◆ **INSTRUCTIONS FOR THE TASK**: Please keep to the lines below from the one with "J103 pin 2: none -> GND" through the one with "U23: XOR CD4070", and restate them word for word, ends included.

◆ **Change detection data**:
• • •

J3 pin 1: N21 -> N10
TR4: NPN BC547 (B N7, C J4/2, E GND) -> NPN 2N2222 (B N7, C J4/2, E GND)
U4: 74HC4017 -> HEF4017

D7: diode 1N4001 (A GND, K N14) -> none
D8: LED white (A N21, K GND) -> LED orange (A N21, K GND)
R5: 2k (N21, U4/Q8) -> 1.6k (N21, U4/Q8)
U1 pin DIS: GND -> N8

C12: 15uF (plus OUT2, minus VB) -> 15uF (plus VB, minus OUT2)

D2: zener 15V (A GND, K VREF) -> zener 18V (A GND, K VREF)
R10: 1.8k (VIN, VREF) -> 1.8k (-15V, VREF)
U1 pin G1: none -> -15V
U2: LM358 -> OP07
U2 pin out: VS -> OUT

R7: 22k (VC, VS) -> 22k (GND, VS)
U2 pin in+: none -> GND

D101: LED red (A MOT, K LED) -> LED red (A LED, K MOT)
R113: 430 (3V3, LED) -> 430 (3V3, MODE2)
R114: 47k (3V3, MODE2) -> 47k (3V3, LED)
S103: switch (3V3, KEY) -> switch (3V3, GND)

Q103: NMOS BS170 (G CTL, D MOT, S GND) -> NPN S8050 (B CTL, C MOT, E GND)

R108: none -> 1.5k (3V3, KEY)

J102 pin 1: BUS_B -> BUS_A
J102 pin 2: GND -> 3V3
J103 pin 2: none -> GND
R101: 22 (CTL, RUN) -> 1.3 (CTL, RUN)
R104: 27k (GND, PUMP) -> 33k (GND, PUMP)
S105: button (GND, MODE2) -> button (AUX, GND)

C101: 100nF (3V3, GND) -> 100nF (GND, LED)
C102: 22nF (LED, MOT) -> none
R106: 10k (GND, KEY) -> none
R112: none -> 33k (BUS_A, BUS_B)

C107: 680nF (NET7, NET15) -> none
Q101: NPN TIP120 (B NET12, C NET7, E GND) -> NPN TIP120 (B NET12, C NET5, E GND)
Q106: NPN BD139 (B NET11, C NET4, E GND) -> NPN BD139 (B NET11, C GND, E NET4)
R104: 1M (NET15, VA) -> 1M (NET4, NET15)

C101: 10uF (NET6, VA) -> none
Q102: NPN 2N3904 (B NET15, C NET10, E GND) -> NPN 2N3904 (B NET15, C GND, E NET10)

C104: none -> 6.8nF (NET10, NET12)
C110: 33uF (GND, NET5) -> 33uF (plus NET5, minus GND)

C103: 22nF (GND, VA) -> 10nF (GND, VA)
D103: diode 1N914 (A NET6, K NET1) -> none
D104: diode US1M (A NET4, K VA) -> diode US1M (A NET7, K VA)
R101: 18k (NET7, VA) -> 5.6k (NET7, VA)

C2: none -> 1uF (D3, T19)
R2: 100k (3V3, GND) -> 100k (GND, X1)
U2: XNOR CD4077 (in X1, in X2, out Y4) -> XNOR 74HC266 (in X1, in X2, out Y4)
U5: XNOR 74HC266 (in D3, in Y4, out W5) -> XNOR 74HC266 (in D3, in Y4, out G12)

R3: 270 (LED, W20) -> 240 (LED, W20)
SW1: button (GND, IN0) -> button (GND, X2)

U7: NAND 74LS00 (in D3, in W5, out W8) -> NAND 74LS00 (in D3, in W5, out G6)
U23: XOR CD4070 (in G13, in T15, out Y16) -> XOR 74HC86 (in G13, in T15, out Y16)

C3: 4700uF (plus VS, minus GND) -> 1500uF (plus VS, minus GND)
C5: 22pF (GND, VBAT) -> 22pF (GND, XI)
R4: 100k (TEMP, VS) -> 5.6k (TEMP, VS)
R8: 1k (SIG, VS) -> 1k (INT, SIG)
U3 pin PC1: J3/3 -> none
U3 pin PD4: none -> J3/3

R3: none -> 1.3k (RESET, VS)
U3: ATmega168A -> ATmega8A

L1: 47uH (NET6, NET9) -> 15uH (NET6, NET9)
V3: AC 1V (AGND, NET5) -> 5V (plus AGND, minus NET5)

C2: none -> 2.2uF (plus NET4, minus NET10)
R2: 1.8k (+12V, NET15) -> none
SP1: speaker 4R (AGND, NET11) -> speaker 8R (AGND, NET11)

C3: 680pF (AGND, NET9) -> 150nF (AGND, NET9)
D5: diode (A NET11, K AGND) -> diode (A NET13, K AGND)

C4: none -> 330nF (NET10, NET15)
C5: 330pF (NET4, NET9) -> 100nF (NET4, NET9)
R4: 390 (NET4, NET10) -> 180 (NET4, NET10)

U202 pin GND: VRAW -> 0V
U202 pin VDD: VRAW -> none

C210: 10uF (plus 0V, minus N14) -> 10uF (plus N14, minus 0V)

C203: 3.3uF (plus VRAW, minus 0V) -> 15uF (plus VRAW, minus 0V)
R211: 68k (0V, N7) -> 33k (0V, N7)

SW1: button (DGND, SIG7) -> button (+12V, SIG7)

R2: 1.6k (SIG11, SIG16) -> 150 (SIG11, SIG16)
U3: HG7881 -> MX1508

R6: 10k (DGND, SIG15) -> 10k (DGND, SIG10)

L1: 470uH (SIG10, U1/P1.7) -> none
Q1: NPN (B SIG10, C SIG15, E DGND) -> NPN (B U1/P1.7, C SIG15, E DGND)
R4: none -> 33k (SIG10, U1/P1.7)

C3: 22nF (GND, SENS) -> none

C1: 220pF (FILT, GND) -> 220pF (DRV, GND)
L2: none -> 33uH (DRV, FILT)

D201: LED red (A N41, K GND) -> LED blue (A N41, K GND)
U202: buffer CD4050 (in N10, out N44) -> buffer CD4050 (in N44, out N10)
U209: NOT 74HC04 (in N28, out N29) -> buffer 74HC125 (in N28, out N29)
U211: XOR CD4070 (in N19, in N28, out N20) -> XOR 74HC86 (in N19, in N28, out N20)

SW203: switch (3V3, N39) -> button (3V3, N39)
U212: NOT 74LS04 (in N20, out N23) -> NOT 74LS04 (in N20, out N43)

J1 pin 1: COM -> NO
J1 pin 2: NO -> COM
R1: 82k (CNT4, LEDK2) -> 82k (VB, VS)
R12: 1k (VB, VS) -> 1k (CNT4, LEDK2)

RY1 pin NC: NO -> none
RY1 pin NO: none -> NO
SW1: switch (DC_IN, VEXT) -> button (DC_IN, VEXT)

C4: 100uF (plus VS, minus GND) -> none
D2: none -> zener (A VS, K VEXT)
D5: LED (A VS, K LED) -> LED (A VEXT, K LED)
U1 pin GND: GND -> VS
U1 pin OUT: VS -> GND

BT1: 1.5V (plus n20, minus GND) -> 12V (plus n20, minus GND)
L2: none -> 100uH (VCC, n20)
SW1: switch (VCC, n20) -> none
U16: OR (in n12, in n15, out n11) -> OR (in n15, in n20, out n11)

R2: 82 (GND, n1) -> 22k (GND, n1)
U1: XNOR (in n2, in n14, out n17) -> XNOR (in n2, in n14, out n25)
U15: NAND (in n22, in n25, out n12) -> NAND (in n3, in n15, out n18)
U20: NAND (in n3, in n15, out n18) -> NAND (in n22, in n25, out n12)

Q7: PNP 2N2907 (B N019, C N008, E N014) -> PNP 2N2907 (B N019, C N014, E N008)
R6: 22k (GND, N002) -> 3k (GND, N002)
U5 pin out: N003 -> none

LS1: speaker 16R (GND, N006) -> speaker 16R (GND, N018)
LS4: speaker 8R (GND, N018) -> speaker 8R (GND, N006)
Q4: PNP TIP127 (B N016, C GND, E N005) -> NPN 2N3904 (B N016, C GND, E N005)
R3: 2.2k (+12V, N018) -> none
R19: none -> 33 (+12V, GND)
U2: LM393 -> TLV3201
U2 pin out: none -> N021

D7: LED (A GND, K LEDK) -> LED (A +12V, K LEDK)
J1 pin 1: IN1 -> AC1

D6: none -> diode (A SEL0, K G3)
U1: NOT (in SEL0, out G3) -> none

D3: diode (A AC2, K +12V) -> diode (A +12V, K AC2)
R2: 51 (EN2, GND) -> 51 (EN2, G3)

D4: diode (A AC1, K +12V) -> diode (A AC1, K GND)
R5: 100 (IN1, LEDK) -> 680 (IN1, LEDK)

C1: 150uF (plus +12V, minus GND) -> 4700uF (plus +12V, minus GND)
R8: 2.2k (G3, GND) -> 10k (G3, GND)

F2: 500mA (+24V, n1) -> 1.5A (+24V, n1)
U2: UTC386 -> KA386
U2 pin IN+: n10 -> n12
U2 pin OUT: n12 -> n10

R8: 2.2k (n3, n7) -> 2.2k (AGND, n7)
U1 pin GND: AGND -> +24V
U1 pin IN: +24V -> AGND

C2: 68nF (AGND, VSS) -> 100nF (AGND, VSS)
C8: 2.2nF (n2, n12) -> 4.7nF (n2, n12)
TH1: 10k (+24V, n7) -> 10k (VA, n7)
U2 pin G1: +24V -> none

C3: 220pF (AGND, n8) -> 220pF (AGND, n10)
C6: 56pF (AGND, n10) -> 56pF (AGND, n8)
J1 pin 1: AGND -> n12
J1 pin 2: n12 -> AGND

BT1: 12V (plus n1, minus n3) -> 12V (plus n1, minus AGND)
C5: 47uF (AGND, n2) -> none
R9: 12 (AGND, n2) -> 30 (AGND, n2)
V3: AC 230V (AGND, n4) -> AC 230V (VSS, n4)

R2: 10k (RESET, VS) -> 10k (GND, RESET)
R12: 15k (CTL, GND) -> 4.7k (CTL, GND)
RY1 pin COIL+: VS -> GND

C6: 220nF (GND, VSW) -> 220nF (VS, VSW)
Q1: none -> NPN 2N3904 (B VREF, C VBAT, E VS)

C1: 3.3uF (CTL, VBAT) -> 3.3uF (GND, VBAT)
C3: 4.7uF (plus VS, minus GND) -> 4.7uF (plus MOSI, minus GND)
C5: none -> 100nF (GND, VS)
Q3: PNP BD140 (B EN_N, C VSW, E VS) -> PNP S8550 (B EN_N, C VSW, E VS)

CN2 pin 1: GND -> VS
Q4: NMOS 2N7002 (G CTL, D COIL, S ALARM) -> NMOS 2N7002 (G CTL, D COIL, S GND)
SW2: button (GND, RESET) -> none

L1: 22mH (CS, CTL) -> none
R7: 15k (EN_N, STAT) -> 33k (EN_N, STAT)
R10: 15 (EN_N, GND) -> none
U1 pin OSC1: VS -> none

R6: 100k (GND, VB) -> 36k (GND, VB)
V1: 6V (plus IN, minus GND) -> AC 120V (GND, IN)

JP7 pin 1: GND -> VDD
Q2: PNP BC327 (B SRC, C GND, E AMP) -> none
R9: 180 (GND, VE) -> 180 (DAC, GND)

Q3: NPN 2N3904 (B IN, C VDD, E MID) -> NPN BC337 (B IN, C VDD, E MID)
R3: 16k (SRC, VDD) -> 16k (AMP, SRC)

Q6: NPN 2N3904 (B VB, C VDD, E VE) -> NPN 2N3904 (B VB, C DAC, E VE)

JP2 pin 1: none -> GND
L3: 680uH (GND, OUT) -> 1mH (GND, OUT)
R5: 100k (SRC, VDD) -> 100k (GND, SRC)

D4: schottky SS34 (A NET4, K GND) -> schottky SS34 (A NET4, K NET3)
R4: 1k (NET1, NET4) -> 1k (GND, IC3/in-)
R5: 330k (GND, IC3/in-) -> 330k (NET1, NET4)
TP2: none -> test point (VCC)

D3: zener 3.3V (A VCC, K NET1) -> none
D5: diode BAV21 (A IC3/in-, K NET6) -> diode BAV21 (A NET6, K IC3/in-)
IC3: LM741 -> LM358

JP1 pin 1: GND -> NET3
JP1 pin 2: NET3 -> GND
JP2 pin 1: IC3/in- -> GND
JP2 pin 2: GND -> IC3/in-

• • •

◆ **TASK SOLUTION**:
J103 pin 2: none -> GND
R101: 22 (CTL, RUN) -> 1.3 (CTL, RUN)
R104: 27k (GND, PUMP) -> 33k (GND, PUMP)
S105: button (GND, MODE2) -> button (AUX, GND)

C101: 100nF (3V3, GND) -> 100nF (GND, LED)
C102: 22nF (LED, MOT) -> none
R106: 10k (GND, KEY) -> none
R112: none -> 33k (BUS_A, BUS_B)

C107: 680nF (NET7, NET15) -> none
Q101: NPN TIP120 (B NET12, C NET7, E GND) -> NPN TIP120 (B NET12, C NET5, E GND)
Q106: NPN BD139 (B NET11, C NET4, E GND) -> NPN BD139 (B NET11, C GND, E NET4)
R104: 1M (NET15, VA) -> 1M (NET4, NET15)

C101: 10uF (NET6, VA) -> none
Q102: NPN 2N3904 (B NET15, C NET10, E GND) -> NPN 2N3904 (B NET15, C GND, E NET10)

C104: none -> 6.8nF (NET10, NET12)
C110: 33uF (GND, NET5) -> 33uF (plus NET5, minus GND)

C103: 22nF (GND, VA) -> 10nF (GND, VA)
D103: diode 1N914 (A NET6, K NET1) -> none
D104: diode US1M (A NET4, K VA) -> diode US1M (A NET7, K VA)
R101: 18k (NET7, VA) -> 5.6k (NET7, VA)

C2: none -> 1uF (D3, T19)
R2: 100k (3V3, GND) -> 100k (GND, X1)
U2: XNOR CD4077 (in X1, in X2, out Y4) -> XNOR 74HC266 (in X1, in X2, out Y4)
U5: XNOR 74HC266 (in D3, in Y4, out W5) -> XNOR 74HC266 (in D3, in Y4, out G12)

R3: 270 (LED, W20) -> 240 (LED, W20)
SW1: button (GND, IN0) -> button (GND, X2)

U7: NAND 74LS00 (in D3, in W5, out W8) -> NAND 74LS00 (in D3, in W5, out G6)
U23: XOR CD4070 (in G13, in T15, out Y16) -> XOR 74HC86 (in G13, in T15, out Y16)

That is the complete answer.